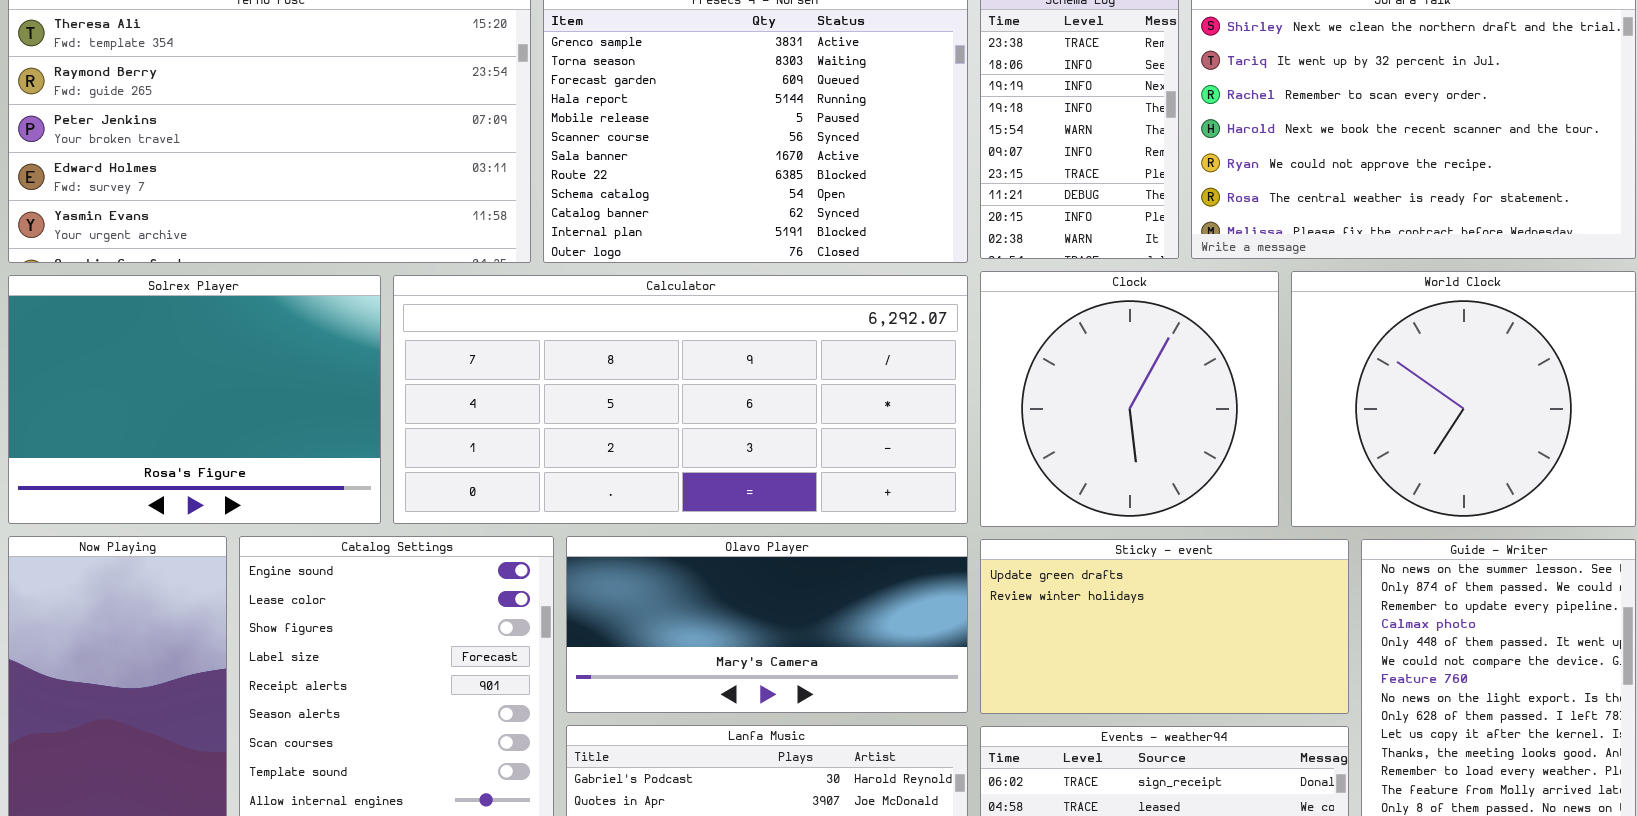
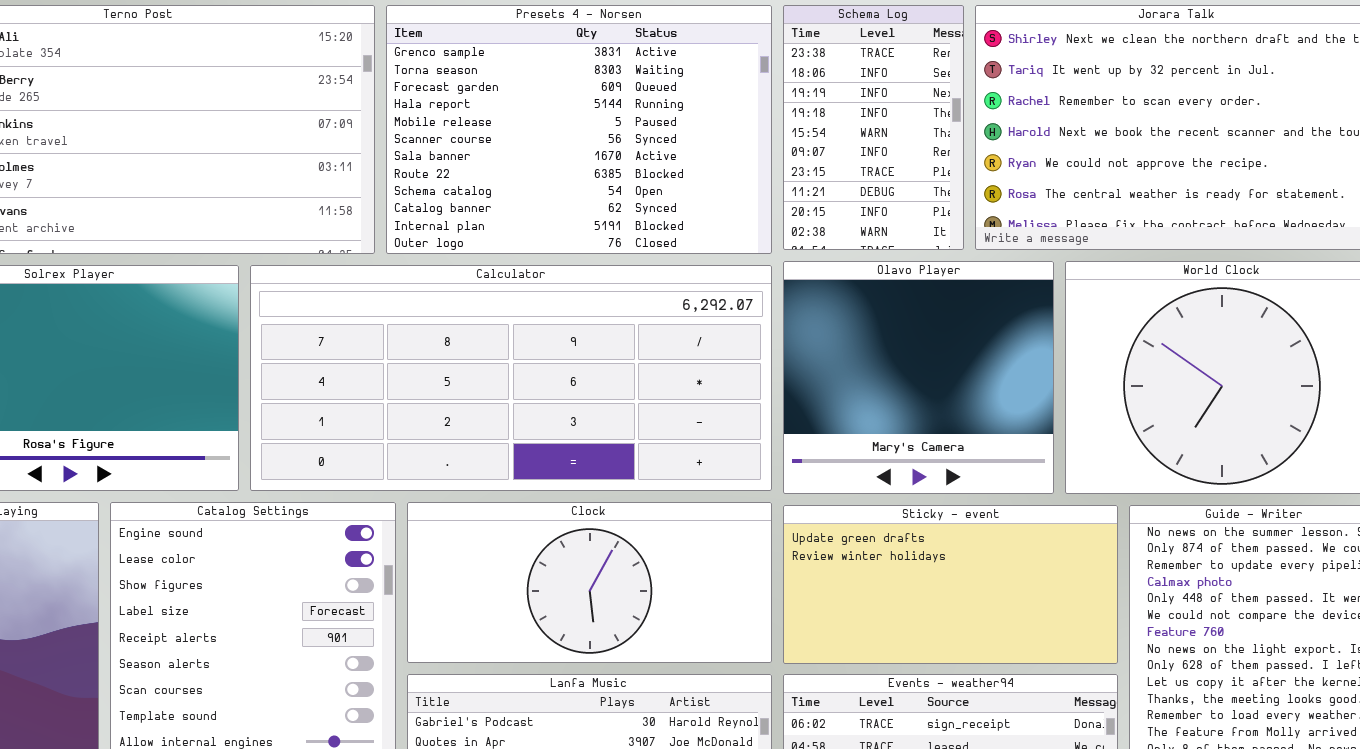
Clock: [980,271,1279,527] -> [407,502,772,663], moved, resized
Olavo Player: [566,536,968,713] -> [783,261,1054,494], moved, resized

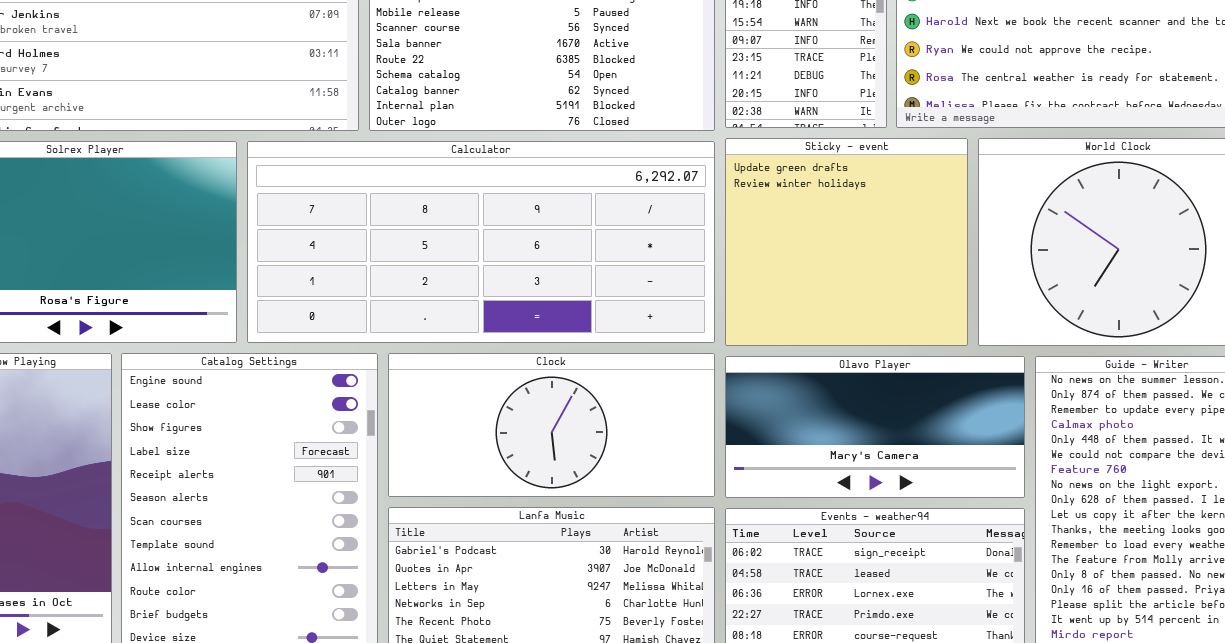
Olavo Player: [783,261,1054,494] -> [725,356,1025,498], moved, resized
Sticky - event: [783,505,1118,664] -> [725,138,968,346], moved, resized

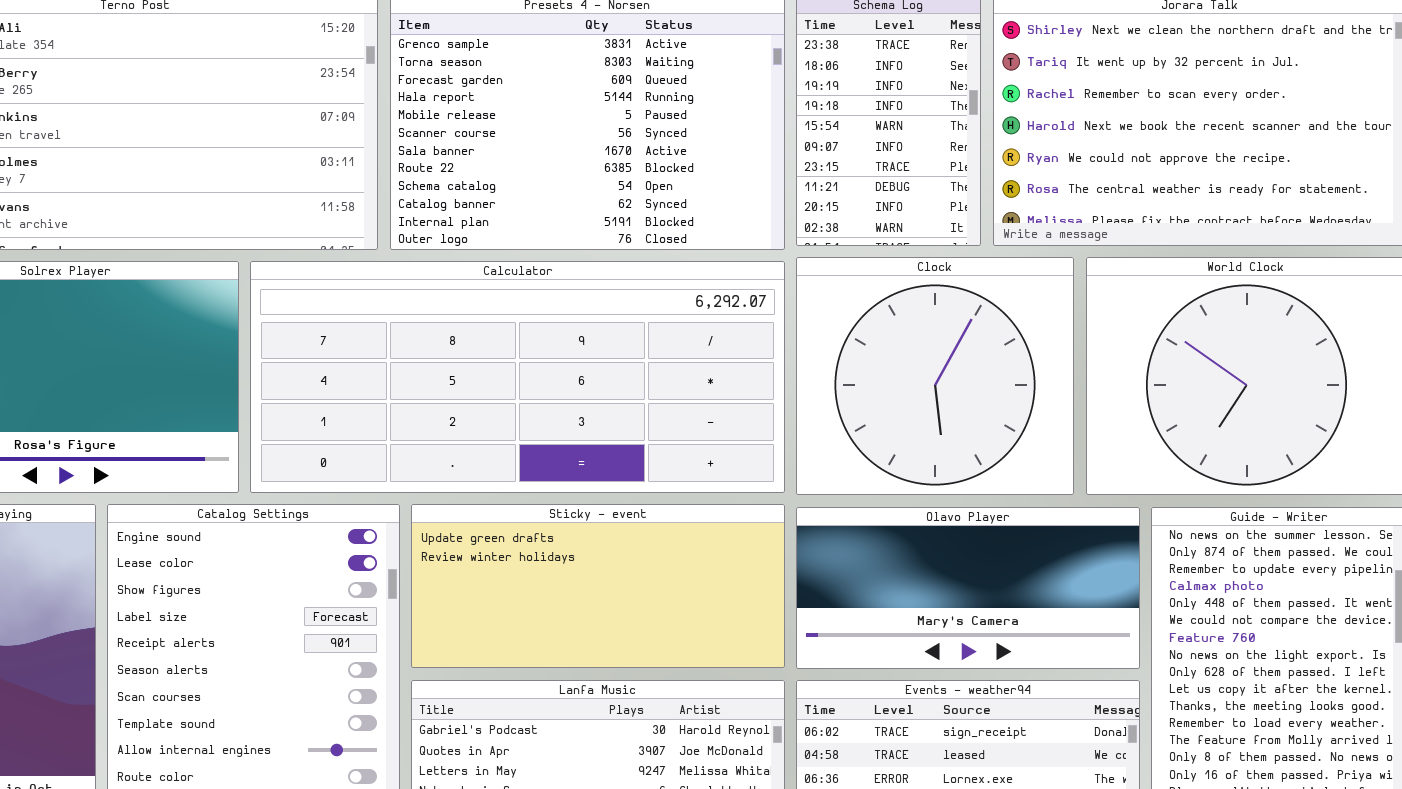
Sticky - event: [725,138,968,346] -> [411,504,785,668], moved, resized
Clock: [388,353,715,497] -> [796,257,1074,495], moved, resized

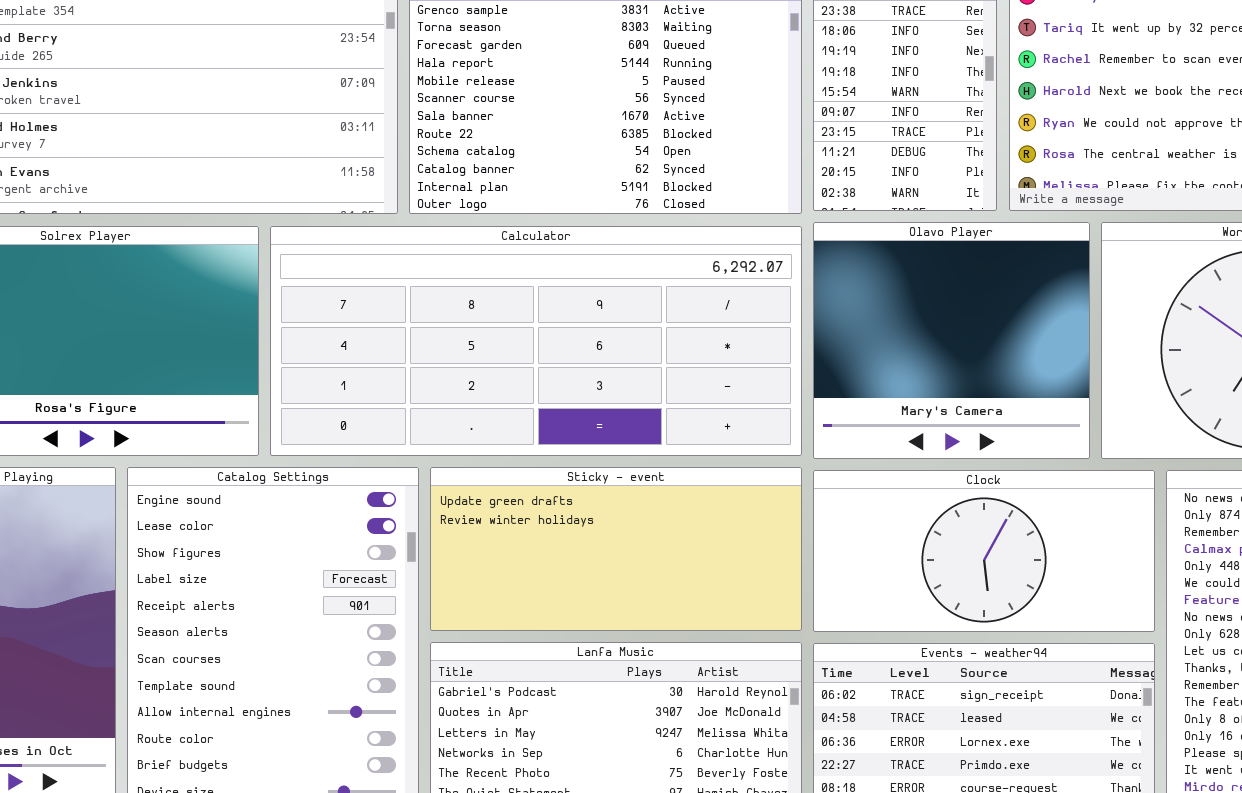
Clock: [796,257,1074,495] -> [813,470,1155,632], moved, resized
Olavo Player: [796,507,1140,669] -> [813,222,1090,459], moved, resized

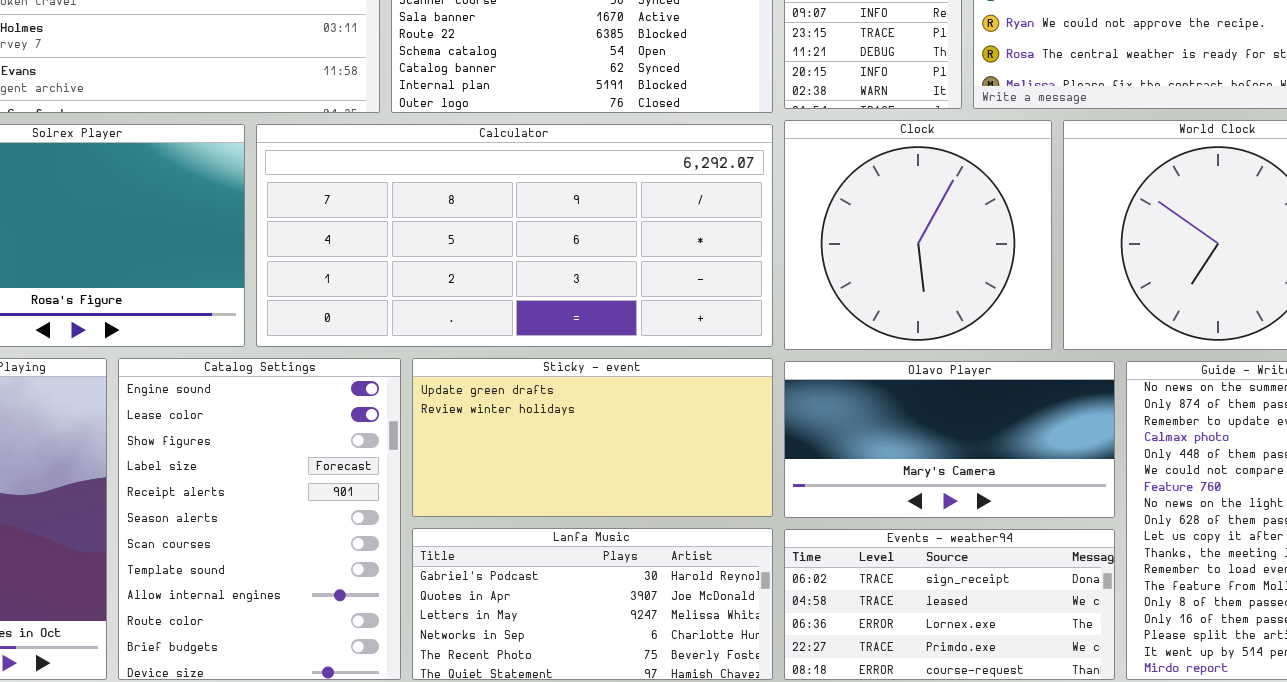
Olavo Player: [813,222,1090,459] -> [784,361,1115,518], moved, resized
Clock: [813,470,1155,632] -> [784,120,1052,350], moved, resized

**********

* **Aim of the task**: Pictures do not belong in the copy. Reproduce the rest of the data exactly.

* **Response box**:
Clock: [980,271,1279,527] -> [407,502,772,663], moved, resized
Olavo Player: [566,536,968,713] -> [783,261,1054,494], moved, resized

Olavo Player: [783,261,1054,494] -> [725,356,1025,498], moved, resized
Sticky - event: [783,505,1118,664] -> [725,138,968,346], moved, resized

Sticky - event: [725,138,968,346] -> [411,504,785,668], moved, resized
Clock: [388,353,715,497] -> [796,257,1074,495], moved, resized

Clock: [796,257,1074,495] -> [813,470,1155,632], moved, resized
Olavo Player: [796,507,1140,669] -> [813,222,1090,459], moved, resized

Olavo Player: [813,222,1090,459] -> [784,361,1115,518], moved, resized
Clock: [813,470,1155,632] -> [784,120,1052,350], moved, resized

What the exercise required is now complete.